▶ Instructions for the task
Among the entries, find each line that includes the string "bell" and list it.

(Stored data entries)
_ _ _
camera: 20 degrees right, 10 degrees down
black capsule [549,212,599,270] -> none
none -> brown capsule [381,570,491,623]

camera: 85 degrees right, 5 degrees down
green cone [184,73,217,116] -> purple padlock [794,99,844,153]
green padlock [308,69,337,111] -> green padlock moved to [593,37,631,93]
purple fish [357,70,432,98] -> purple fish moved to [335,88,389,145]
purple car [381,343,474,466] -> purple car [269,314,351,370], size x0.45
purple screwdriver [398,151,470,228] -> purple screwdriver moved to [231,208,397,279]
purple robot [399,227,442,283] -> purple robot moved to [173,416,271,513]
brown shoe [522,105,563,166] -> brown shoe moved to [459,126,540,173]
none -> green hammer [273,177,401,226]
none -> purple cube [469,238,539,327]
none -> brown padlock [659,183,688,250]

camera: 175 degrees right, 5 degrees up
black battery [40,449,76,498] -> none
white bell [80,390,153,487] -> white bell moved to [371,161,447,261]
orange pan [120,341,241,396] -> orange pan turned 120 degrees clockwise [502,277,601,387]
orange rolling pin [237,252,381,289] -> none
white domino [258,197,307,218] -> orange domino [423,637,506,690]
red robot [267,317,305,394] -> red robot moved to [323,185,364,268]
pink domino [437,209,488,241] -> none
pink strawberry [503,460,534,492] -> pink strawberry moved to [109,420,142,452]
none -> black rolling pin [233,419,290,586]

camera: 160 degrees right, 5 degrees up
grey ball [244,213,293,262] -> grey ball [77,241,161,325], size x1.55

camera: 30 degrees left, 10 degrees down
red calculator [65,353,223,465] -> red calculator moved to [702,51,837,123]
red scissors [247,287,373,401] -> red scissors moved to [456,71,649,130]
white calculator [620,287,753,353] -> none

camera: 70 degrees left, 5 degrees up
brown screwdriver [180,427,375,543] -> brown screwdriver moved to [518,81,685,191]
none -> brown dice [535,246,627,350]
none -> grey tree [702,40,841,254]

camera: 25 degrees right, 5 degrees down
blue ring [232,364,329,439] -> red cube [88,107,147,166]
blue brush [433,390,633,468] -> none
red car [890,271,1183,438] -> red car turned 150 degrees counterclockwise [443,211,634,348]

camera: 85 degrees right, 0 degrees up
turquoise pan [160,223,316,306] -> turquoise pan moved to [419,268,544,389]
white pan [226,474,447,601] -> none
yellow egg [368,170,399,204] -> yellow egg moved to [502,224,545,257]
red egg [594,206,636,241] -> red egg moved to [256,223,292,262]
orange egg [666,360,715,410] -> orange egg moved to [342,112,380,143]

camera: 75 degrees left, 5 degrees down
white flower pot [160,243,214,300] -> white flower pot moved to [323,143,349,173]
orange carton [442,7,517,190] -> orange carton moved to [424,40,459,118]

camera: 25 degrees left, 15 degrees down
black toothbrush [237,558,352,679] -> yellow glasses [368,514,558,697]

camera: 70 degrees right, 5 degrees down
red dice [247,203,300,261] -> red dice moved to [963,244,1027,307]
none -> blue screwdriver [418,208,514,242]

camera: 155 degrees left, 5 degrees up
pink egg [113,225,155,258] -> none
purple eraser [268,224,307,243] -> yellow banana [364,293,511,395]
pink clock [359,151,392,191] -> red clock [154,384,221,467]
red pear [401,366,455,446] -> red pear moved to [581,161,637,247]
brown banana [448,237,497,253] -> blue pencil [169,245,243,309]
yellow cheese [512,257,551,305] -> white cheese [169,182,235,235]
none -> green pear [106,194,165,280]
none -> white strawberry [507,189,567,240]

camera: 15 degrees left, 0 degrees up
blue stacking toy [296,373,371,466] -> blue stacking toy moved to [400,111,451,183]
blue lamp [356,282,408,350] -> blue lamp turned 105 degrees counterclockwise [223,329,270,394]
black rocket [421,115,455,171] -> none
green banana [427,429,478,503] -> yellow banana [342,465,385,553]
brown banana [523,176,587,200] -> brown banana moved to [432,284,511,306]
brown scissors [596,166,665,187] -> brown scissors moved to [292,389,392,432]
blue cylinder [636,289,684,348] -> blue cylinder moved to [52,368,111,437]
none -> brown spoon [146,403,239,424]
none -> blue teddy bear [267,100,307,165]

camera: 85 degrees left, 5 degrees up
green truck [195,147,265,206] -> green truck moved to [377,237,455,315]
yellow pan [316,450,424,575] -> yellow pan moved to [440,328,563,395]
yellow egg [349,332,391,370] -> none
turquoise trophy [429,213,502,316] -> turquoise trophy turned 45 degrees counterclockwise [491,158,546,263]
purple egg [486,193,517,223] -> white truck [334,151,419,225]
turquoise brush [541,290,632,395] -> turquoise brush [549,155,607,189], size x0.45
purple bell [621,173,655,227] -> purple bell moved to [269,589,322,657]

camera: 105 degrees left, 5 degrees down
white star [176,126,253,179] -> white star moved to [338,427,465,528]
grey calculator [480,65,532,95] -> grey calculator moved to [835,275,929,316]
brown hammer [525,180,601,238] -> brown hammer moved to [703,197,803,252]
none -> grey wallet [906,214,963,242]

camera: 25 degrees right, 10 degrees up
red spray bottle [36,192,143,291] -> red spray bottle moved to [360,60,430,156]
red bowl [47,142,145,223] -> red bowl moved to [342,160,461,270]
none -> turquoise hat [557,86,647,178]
_ _ _
▶ Written reply
white bell [80,390,153,487] -> white bell moved to [371,161,447,261]
purple bell [621,173,655,227] -> purple bell moved to [269,589,322,657]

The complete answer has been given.